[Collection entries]
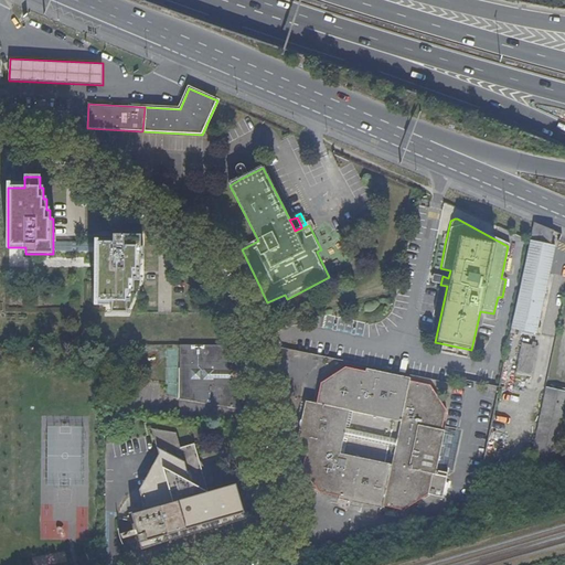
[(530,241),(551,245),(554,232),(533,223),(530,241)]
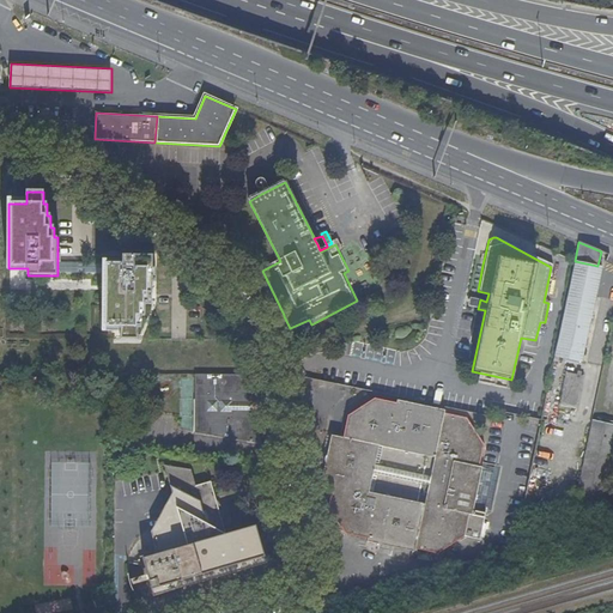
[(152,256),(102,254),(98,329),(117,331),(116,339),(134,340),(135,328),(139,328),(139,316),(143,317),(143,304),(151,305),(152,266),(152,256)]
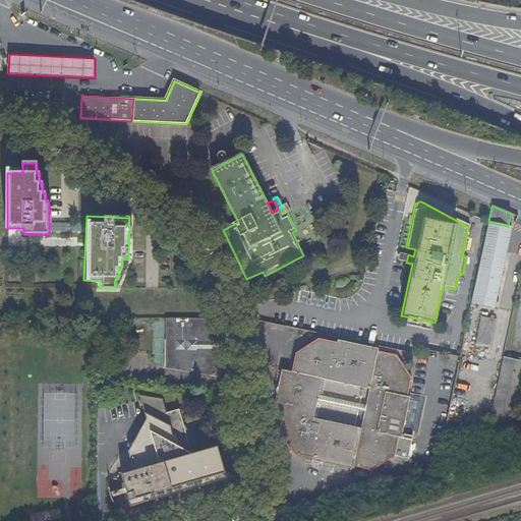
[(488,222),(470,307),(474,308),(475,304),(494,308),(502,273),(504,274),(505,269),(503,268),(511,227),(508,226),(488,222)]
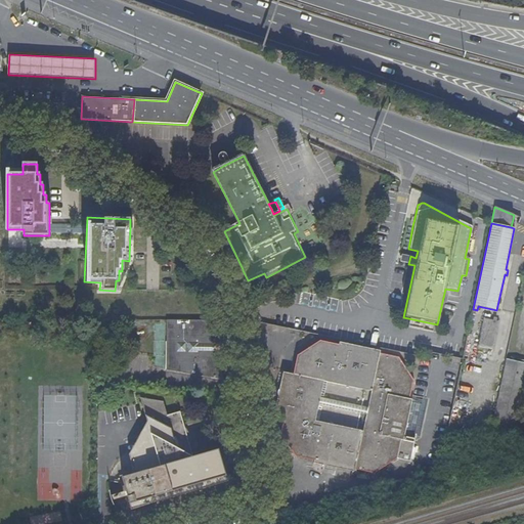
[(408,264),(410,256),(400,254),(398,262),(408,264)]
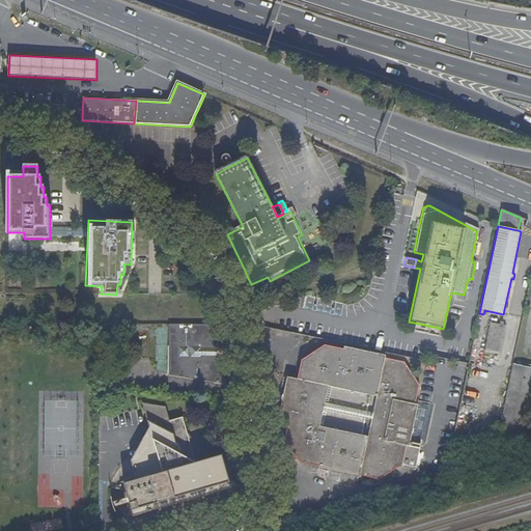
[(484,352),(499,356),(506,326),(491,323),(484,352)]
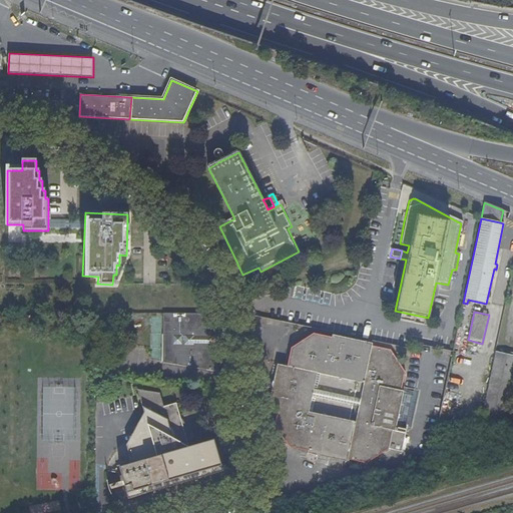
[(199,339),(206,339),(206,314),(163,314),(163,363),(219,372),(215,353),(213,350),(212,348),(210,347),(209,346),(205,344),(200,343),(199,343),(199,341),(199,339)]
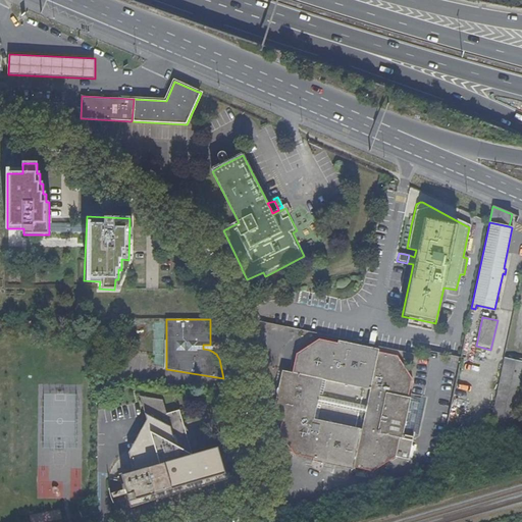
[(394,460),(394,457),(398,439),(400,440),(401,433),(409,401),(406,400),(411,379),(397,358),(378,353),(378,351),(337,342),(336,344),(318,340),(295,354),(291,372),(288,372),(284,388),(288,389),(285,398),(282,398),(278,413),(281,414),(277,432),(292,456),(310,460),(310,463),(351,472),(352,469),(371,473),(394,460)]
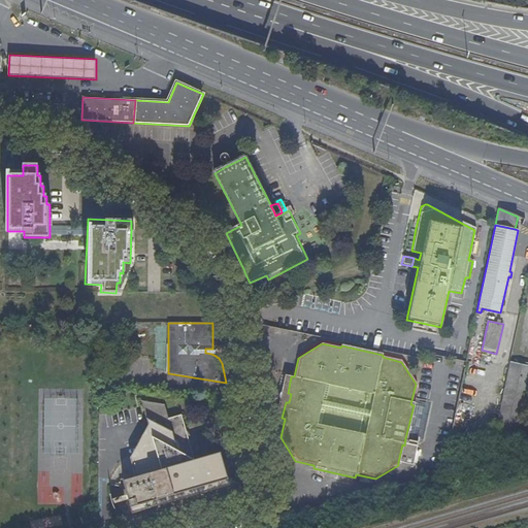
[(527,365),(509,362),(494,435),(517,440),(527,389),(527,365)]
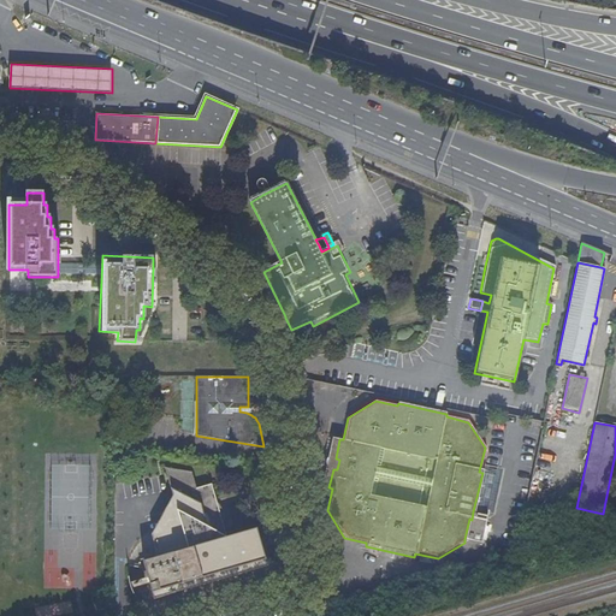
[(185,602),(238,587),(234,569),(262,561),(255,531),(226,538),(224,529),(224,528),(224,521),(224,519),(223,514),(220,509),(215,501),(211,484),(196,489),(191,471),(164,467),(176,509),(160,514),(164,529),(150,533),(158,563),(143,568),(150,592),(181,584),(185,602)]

WHAT NEEDS TO BE DONE. Repeat all entries exactly, pictures excluded.

THE ANSWER.
[(530,241),(551,245),(554,232),(533,223),(530,241)]
[(152,256),(102,254),(98,329),(117,331),(116,339),(134,340),(135,328),(139,328),(139,316),(143,317),(143,304),(151,305),(152,266),(152,256)]
[(488,222),(470,307),(474,308),(475,304),(494,308),(502,273),(504,274),(505,269),(503,268),(511,227),(508,226),(488,222)]
[(408,264),(410,256),(400,254),(398,262),(408,264)]
[(484,352),(499,356),(506,326),(491,323),(484,352)]
[(199,339),(206,339),(206,314),(163,314),(163,363),(219,372),(215,353),(213,350),(212,348),(210,347),(209,346),(205,344),(200,343),(199,343),(199,341),(199,339)]
[(394,460),(394,457),(398,439),(400,440),(401,433),(409,401),(406,400),(411,379),(397,358),(378,353),(378,351),(337,342),(336,344),(318,340),(295,354),(291,372),(288,372),(284,388),(288,389),(285,398),(282,398),(278,413),(281,414),(277,432),(292,456),(310,460),(310,463),(351,472),(352,469),(371,473),(394,460)]
[(527,365),(509,362),(494,435),(517,440),(527,389),(527,365)]
[(185,602),(238,587),(234,569),(262,561),(255,531),(226,538),(224,529),(224,528),(224,521),(224,519),(223,514),(220,509),(215,501),(211,484),(196,489),(191,471),(164,467),(176,509),(160,514),(164,529),(150,533),(158,563),(143,568),(150,592),(181,584),(185,602)]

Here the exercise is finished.